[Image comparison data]
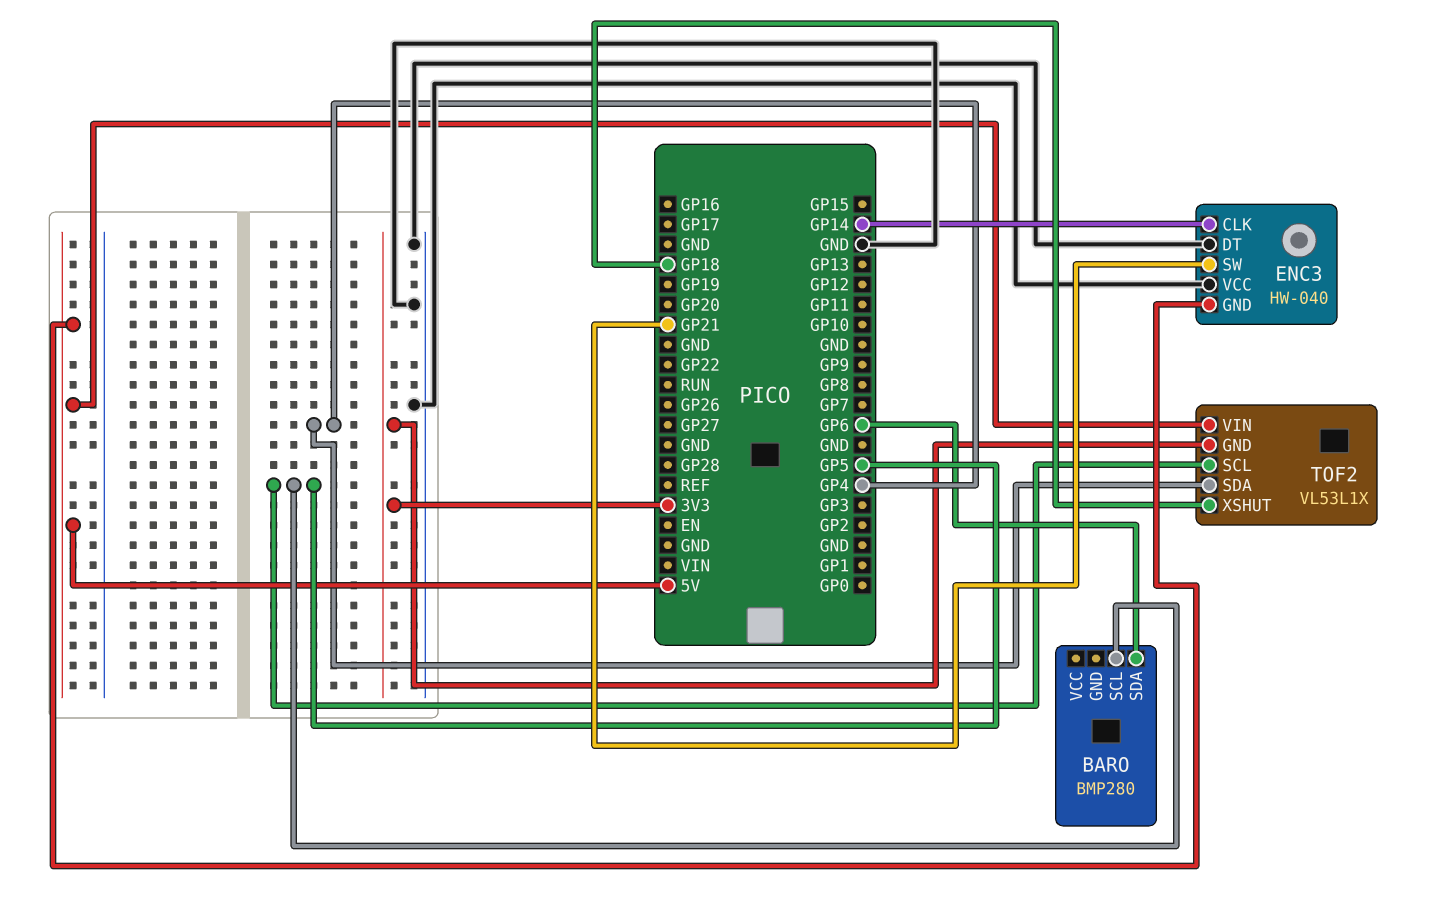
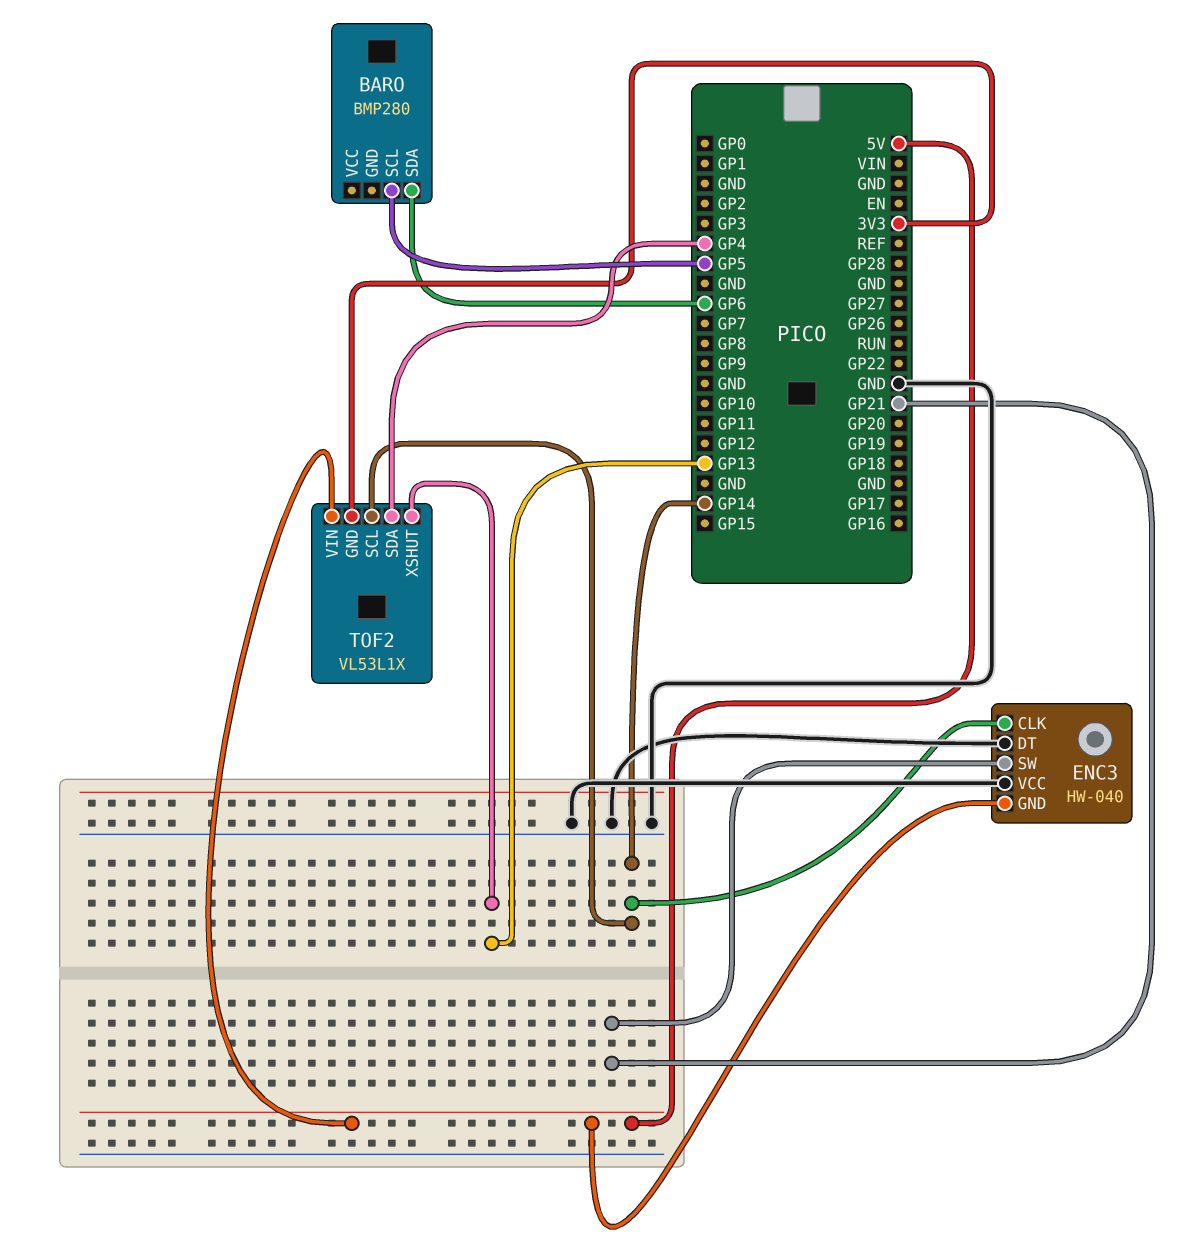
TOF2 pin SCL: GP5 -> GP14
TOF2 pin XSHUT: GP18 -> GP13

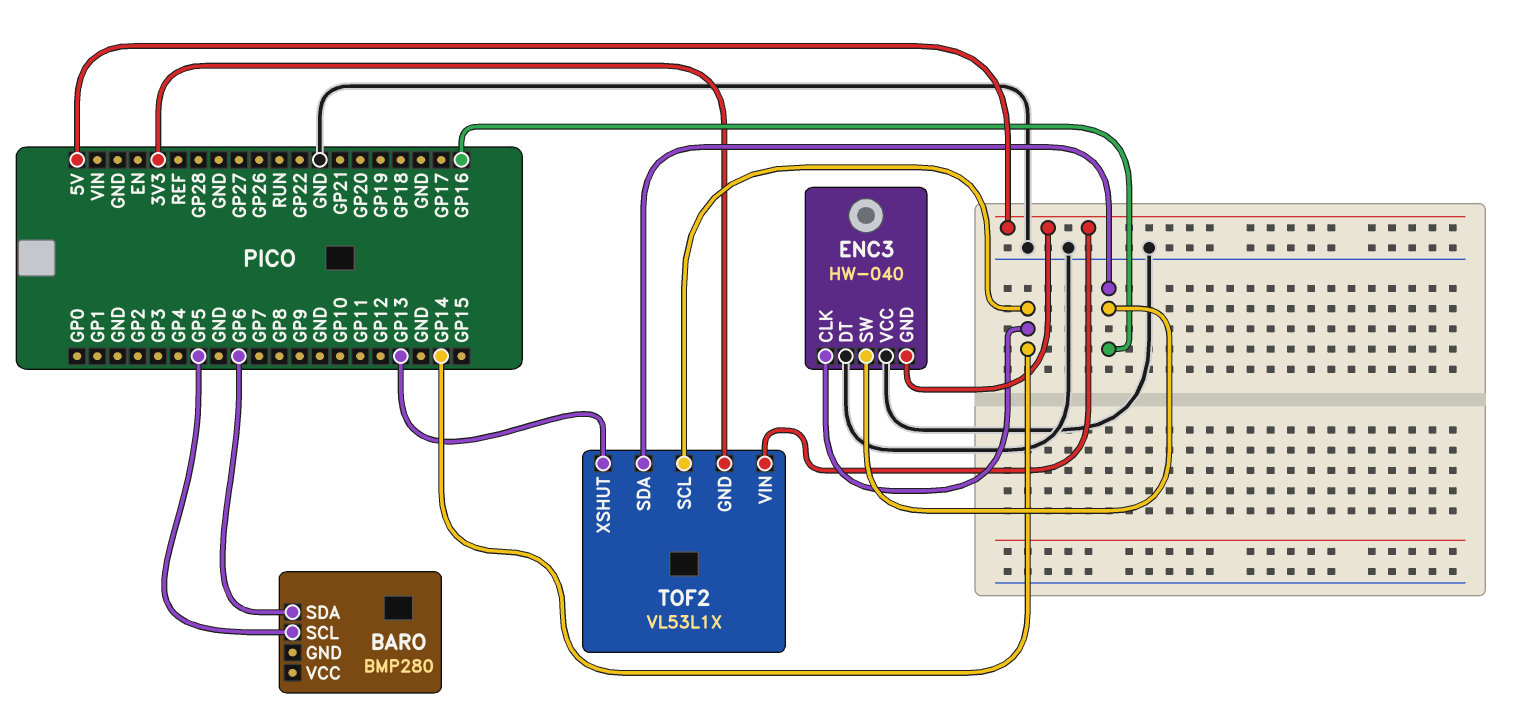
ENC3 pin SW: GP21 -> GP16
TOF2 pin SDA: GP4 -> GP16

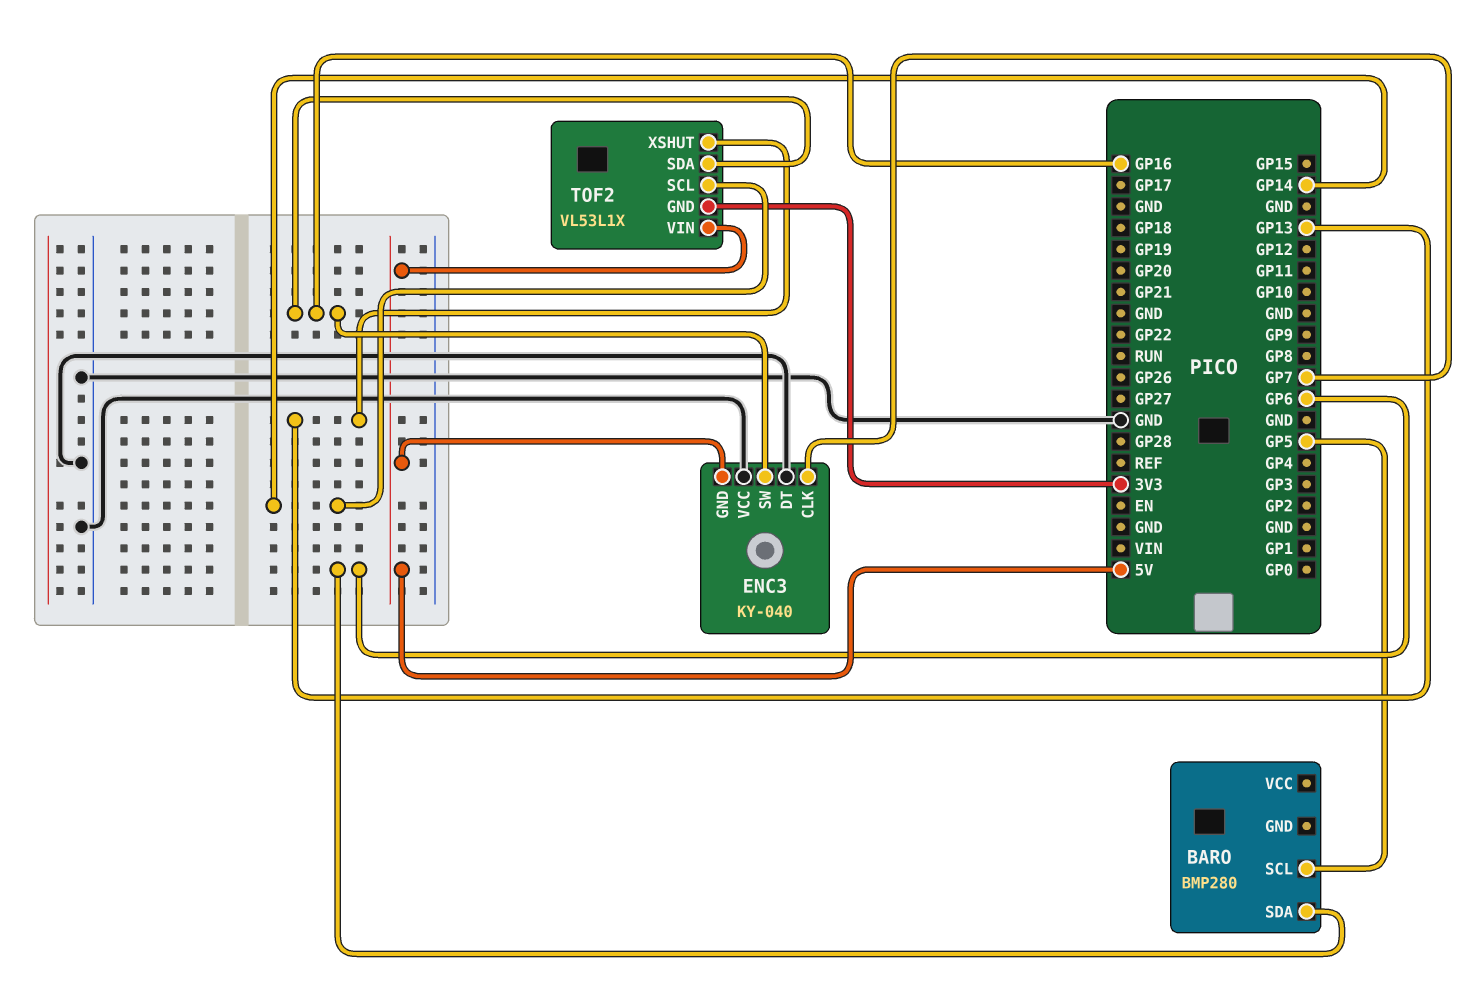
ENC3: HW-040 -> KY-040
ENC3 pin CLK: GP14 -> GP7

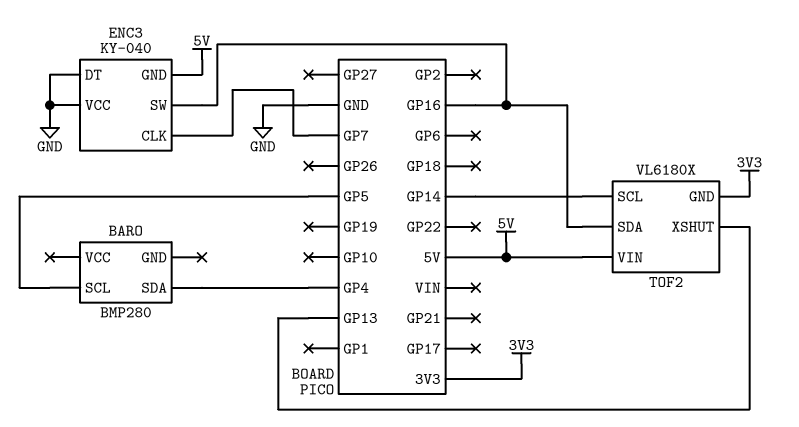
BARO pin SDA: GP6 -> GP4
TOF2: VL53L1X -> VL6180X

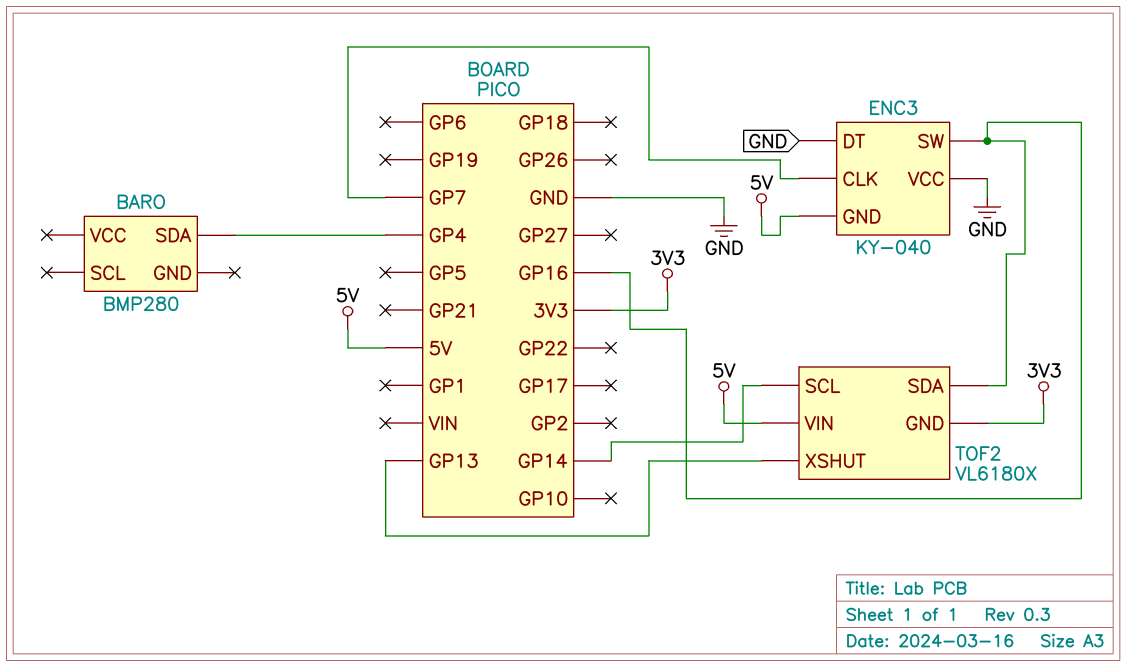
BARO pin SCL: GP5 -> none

◆ **What is needed**
Every line from the one containing "ENC3: HW-040 -> KY-040" through the end of the records is to be returned exactly, and those lines alone; pictures are dropped.

◆ **Written response**
ENC3: HW-040 -> KY-040
ENC3 pin CLK: GP14 -> GP7

BARO pin SDA: GP6 -> GP4
TOF2: VL53L1X -> VL6180X

BARO pin SCL: GP5 -> none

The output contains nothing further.